● **TO DO**
Would you transcribe the whole listing exactly, minus its pictures?

======== DATASET

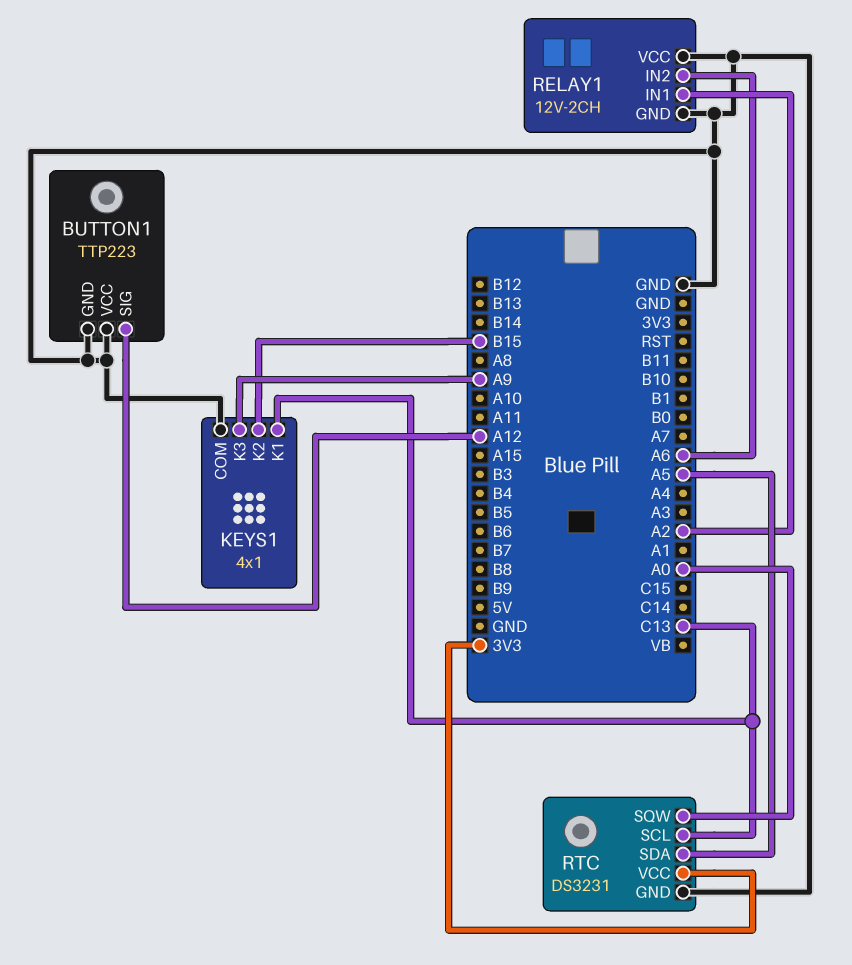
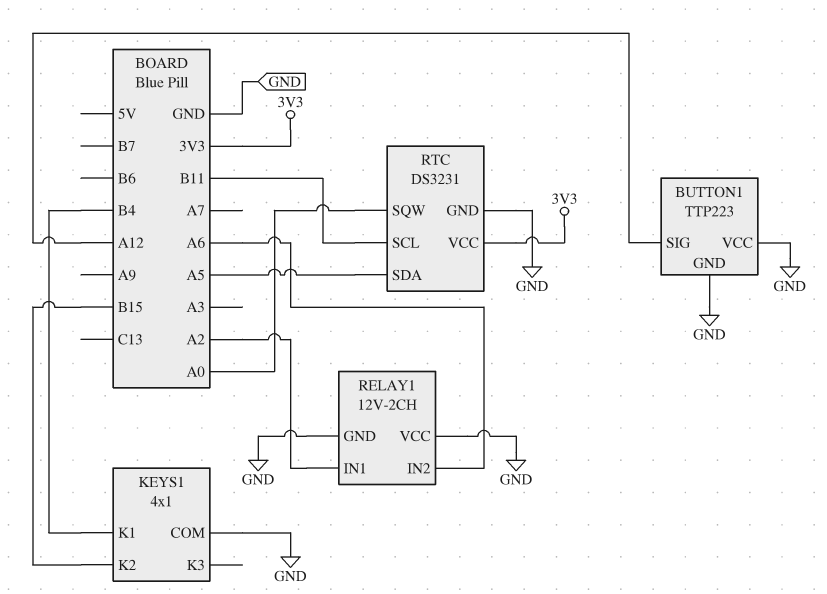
KEYS1 pin K1: C13 -> B4
KEYS1 pin K3: A9 -> none
RTC pin SCL: C13 -> B11

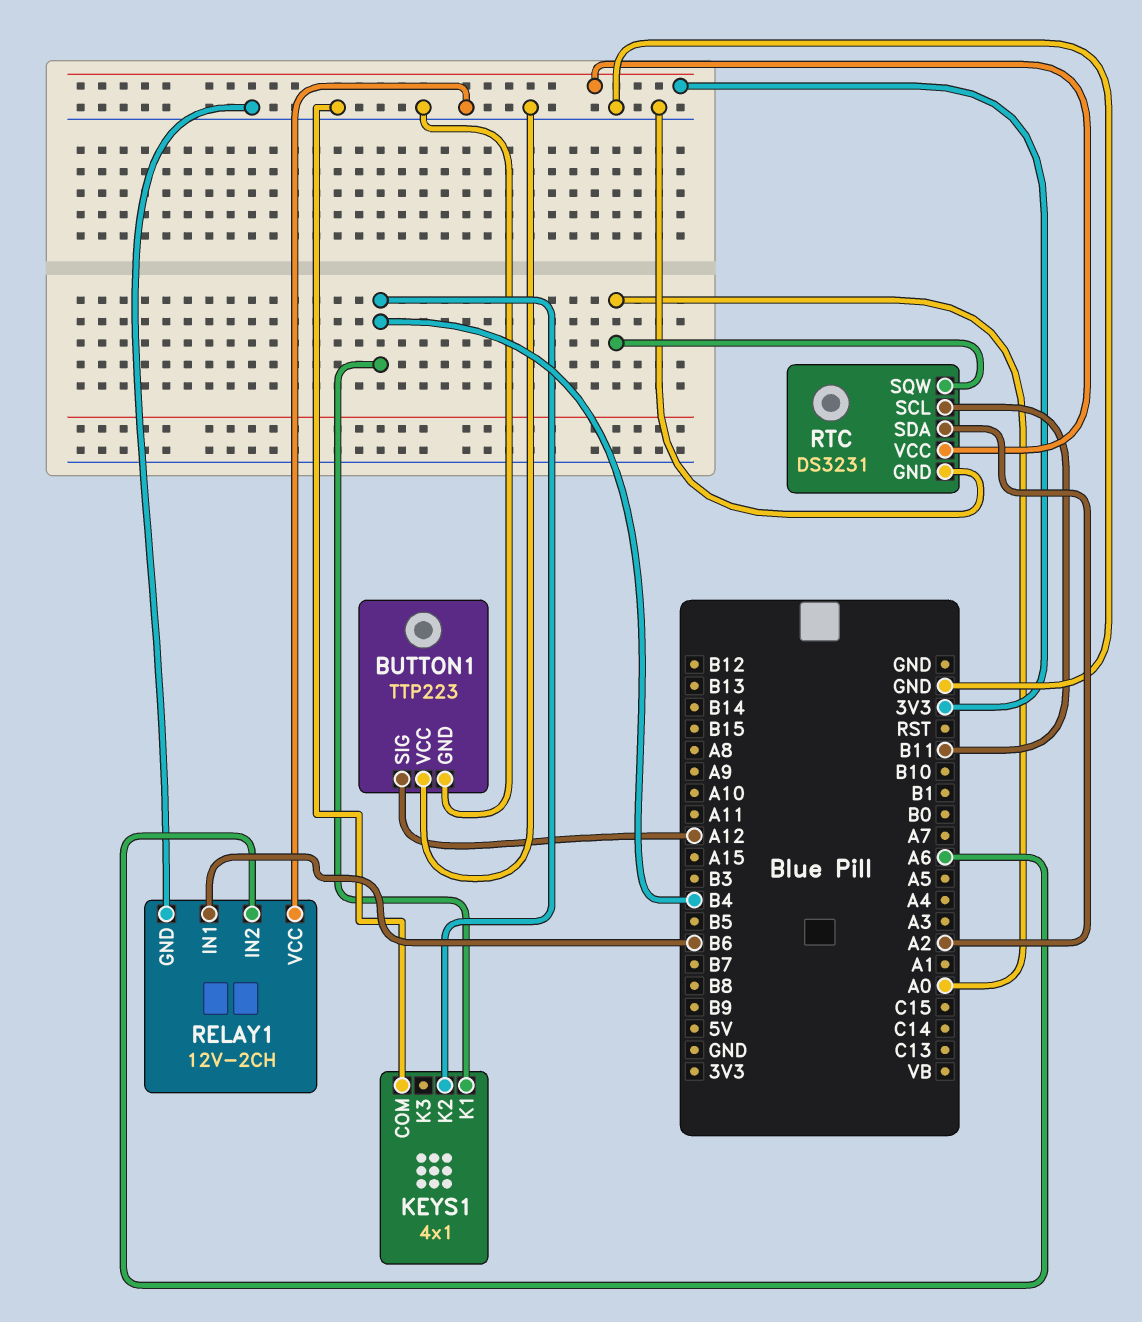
KEYS1 pin K2: B15 -> B4
RELAY1 pin IN1: A2 -> B6
RTC pin SDA: A5 -> A2

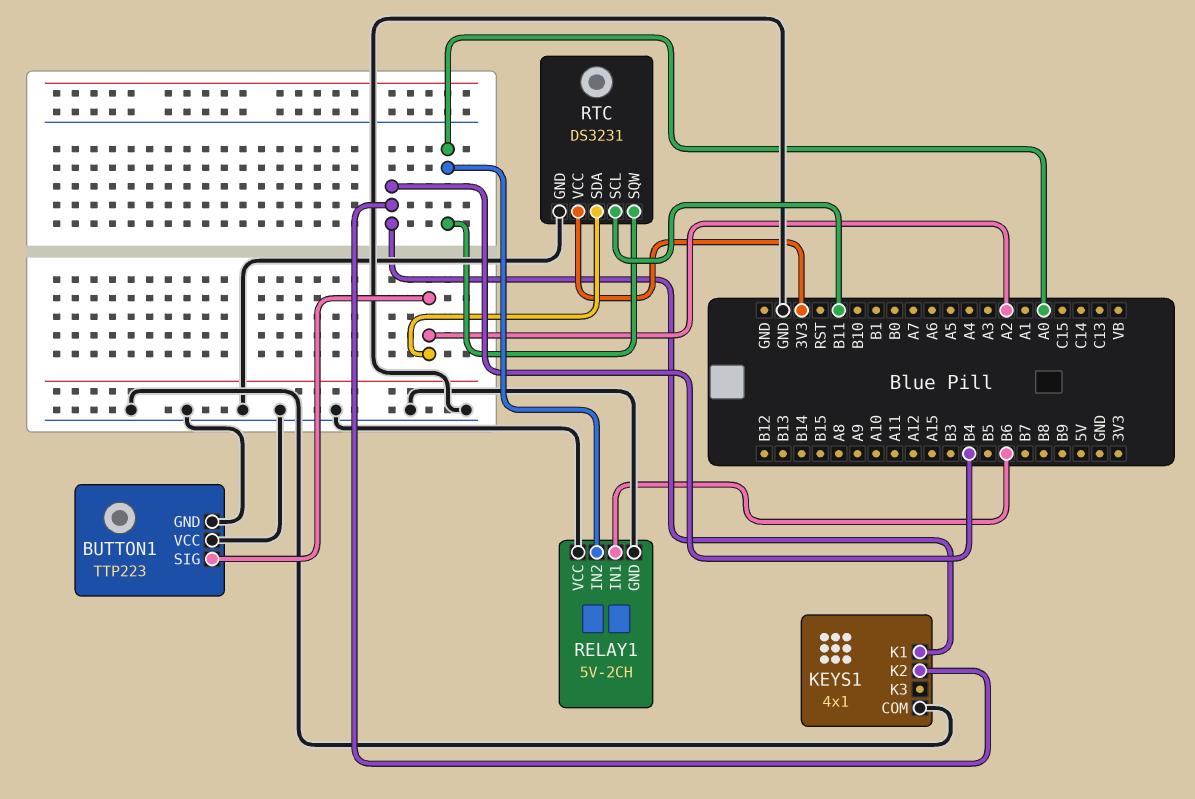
BUTTON1 pin SIG: A12 -> A2
RELAY1: 12V-2CH -> 5V-2CH
RELAY1 pin IN2: A6 -> A0

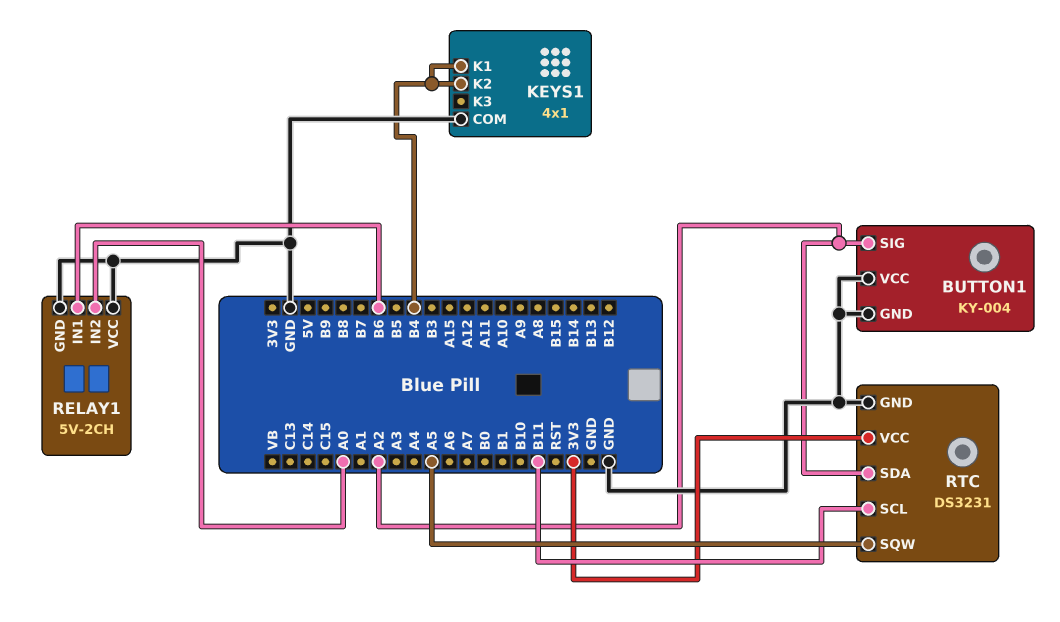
BUTTON1: TTP223 -> KY-004
RTC pin SQW: A0 -> A5

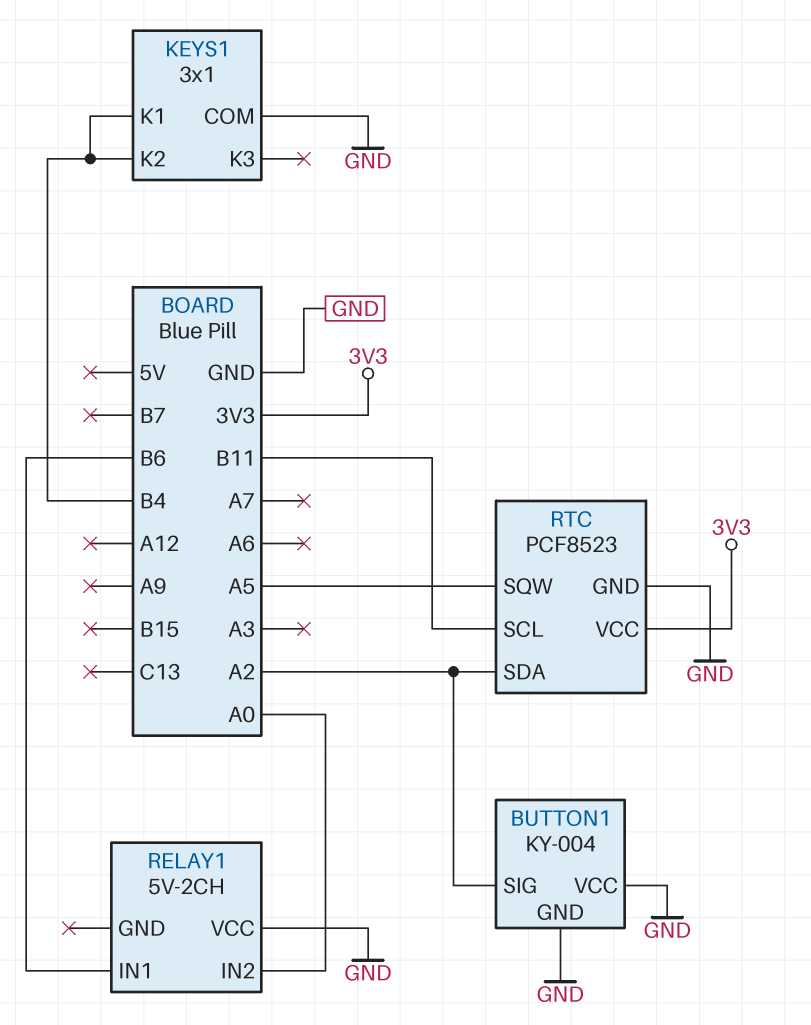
KEYS1: 4x1 -> 3x1
RELAY1 pin GND: GND -> none
RTC: DS3231 -> PCF8523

================

● **RESPONSE FOR THIS EXERCISE**
KEYS1 pin K1: C13 -> B4
KEYS1 pin K3: A9 -> none
RTC pin SCL: C13 -> B11

KEYS1 pin K2: B15 -> B4
RELAY1 pin IN1: A2 -> B6
RTC pin SDA: A5 -> A2

BUTTON1 pin SIG: A12 -> A2
RELAY1: 12V-2CH -> 5V-2CH
RELAY1 pin IN2: A6 -> A0

BUTTON1: TTP223 -> KY-004
RTC pin SQW: A0 -> A5

KEYS1: 4x1 -> 3x1
RELAY1 pin GND: GND -> none
RTC: DS3231 -> PCF8523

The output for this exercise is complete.